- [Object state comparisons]
[Start of Attachment]
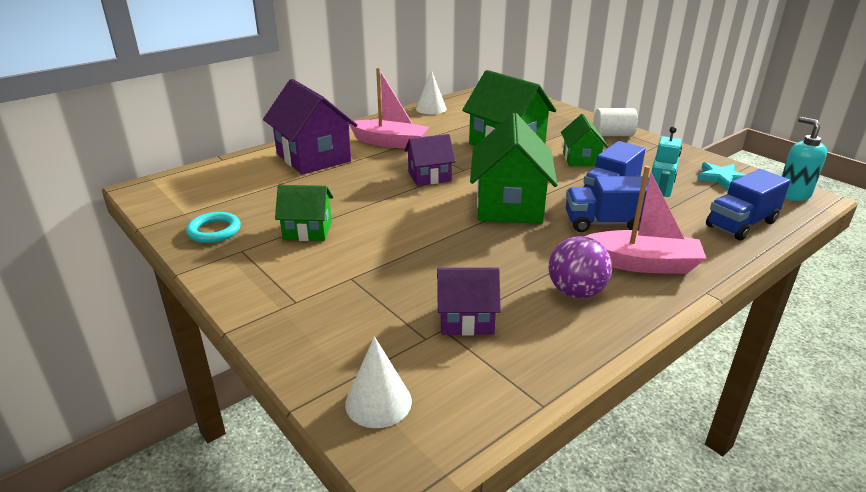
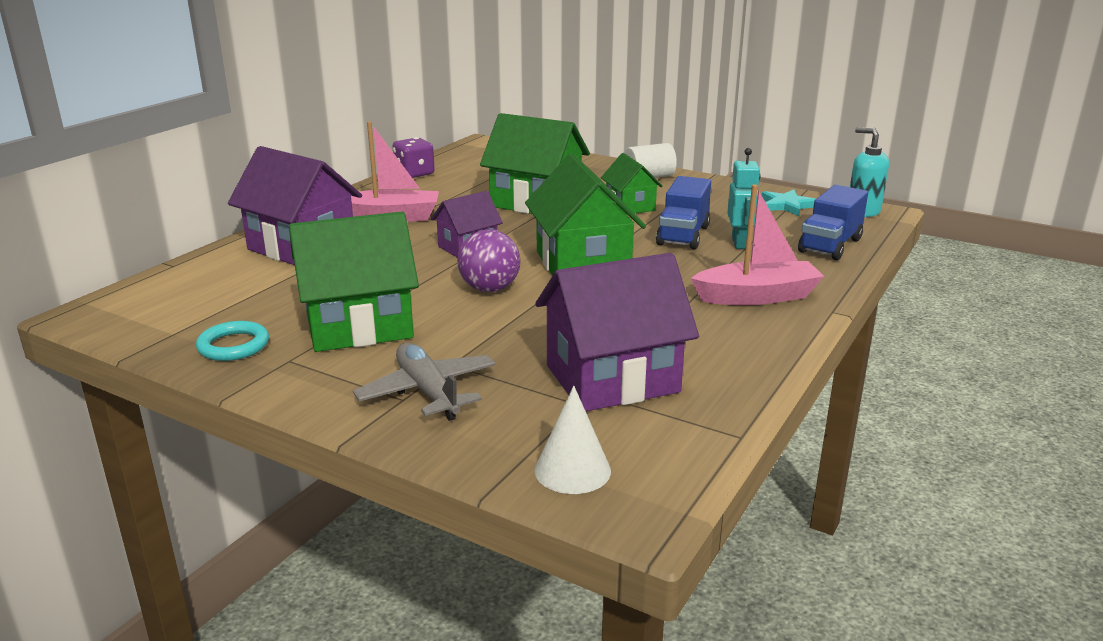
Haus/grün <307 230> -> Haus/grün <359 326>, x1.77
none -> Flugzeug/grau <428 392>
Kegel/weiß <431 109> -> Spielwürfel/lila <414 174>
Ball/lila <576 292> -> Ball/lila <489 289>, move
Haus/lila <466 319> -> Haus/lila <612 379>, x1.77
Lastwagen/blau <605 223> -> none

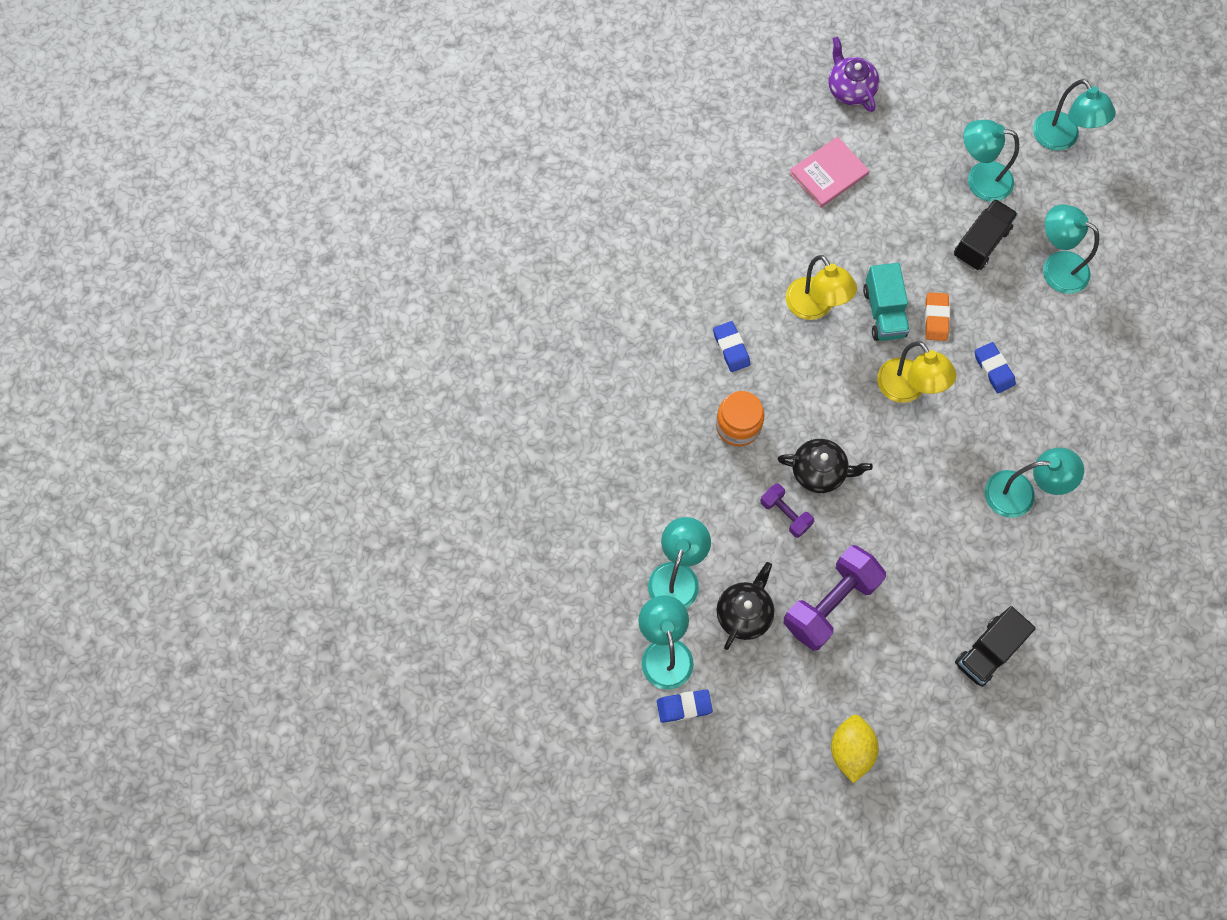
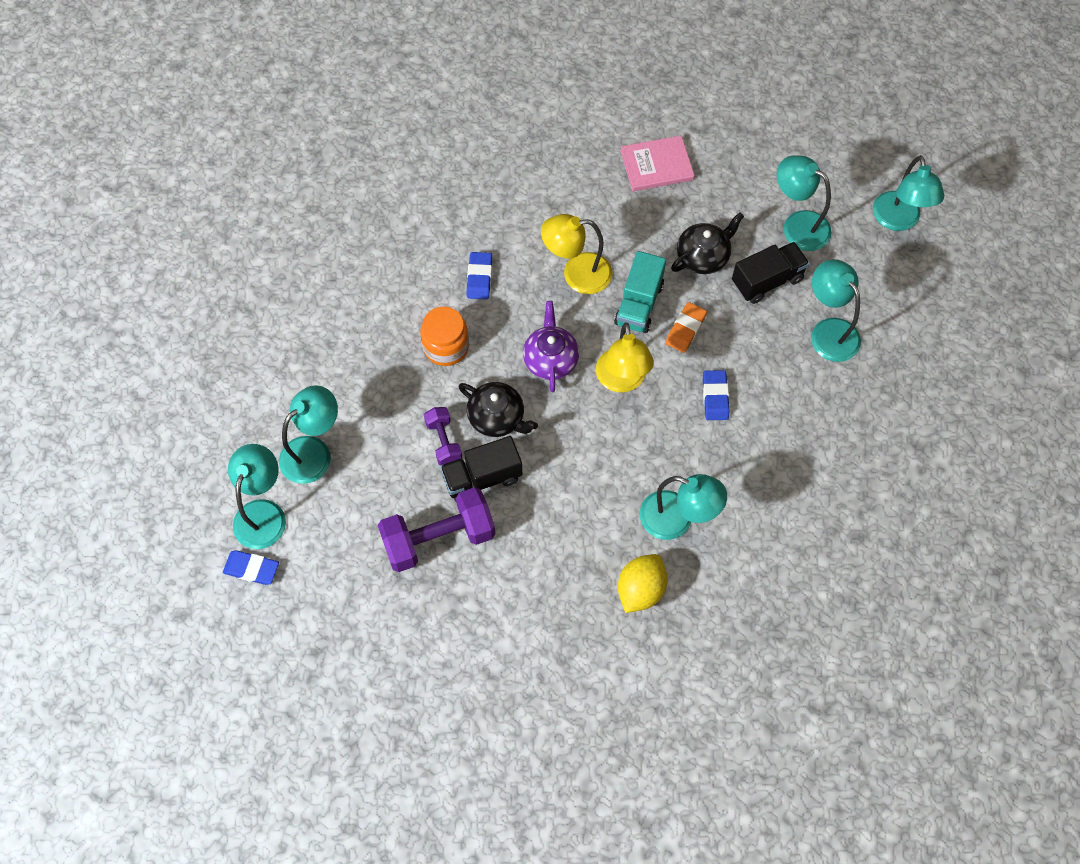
Lastwagen/schwarz <988 651> -> Lastwagen/schwarz <482 478>, move
Teekanne/lila <850 89> -> Teekanne/lila <550 359>, move
Lampe/gelb <814 307> -> Lampe/gelb <576 274>, 90 degrees clockwise
Zitrone/gelb <850 750> -> Zitrone/gelb <640 589>, move
Teekanne/schwarz <744 613> -> Teekanne/schwarz <703 256>, move

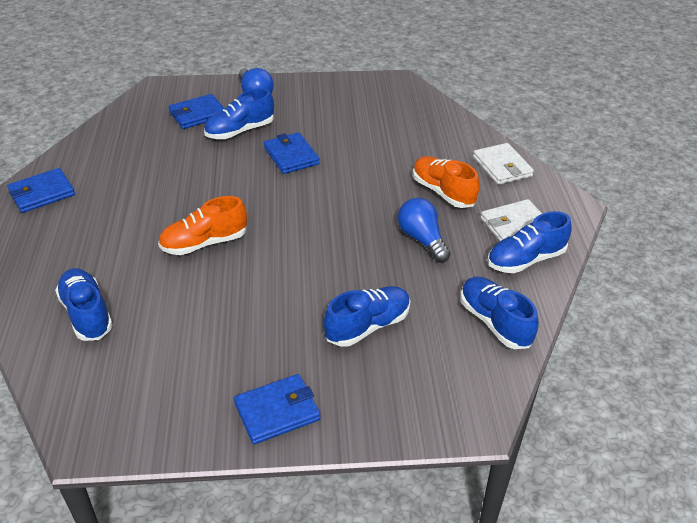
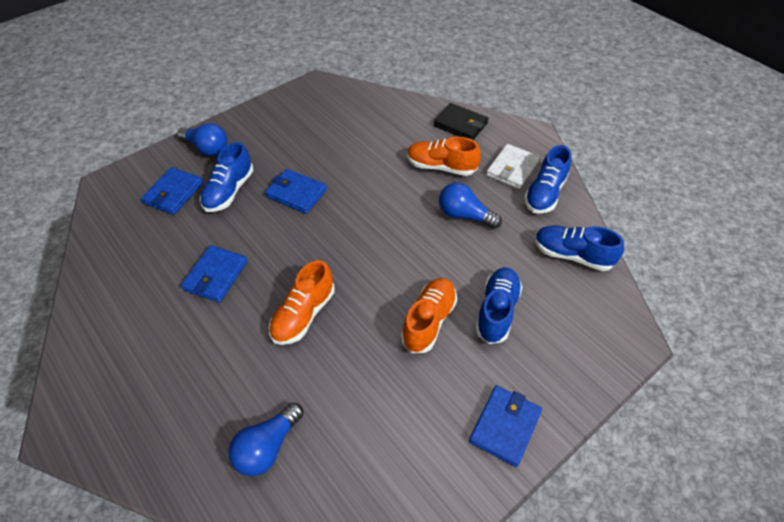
Geldbörse/blau <42 193> -> Geldbörse/blau <215 275>, move
Schuh/blau <87 314> -> Glühbirne/blau <267 447>
none -> Schuh/orange <429 321>
Geldbörse/weiß <502 167> -> Geldbörse/schwarz <460 124>

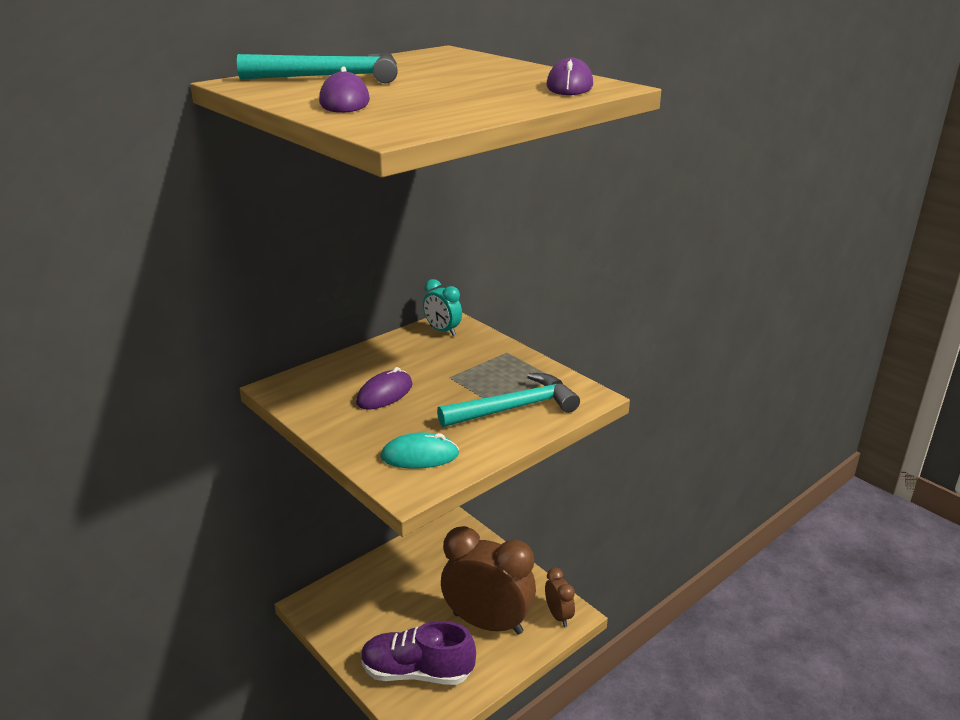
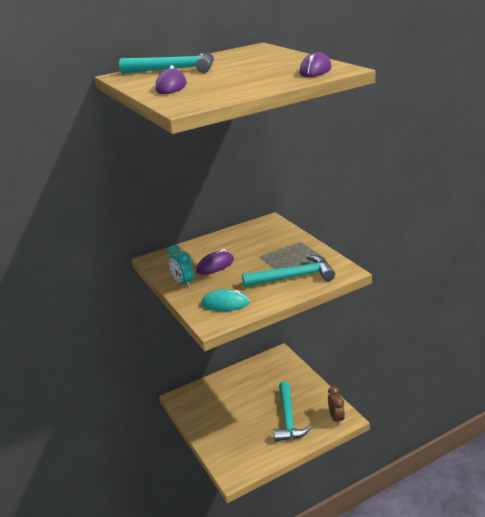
Wecker/türkis <442 331> -> Wecker/türkis <183 283>, move
Wecker/braun <488 623> -> Hammer/türkis <288 419>
Schuh/lila <417 672> -> none

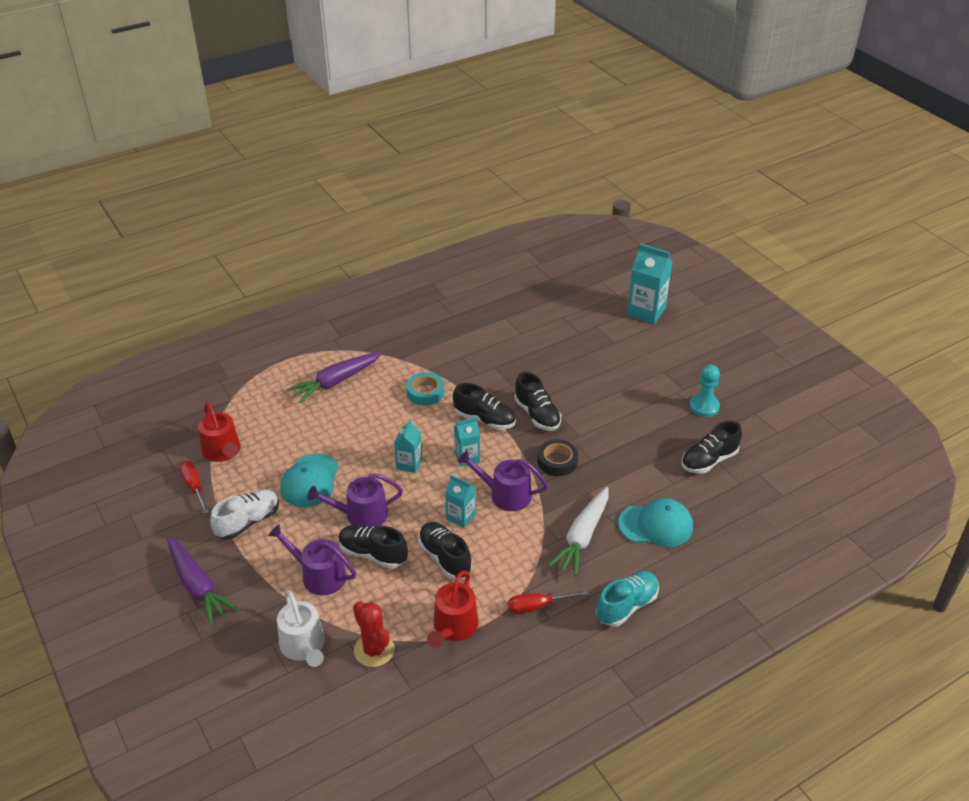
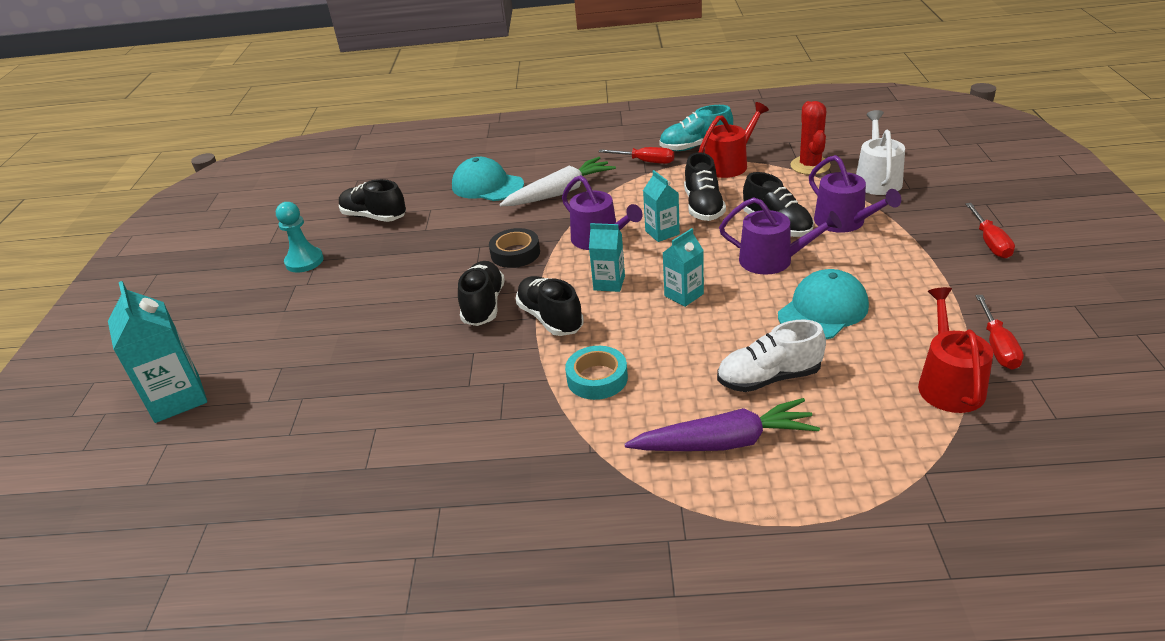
Schuh/schwarz <709 460> -> Schuh/schwarz <374 217>, 150 degrees counterclockwise
Schuh/türkis <627 606> -> Schuh/türkis <695 147>, move
Schuh/weiß <248 522> -> Schuh/weiß <769 378>, move
Karotte/lila <198 586> -> Schraubenzieher/rot <990 242>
[End of Attachment]
- [Problem description] Copy all the lines from the data above that hold the word "Haus".

- [Reply to the task]
Haus/grün <307 230> -> Haus/grün <359 326>, x1.77
Haus/lila <466 319> -> Haus/lila <612 379>, x1.77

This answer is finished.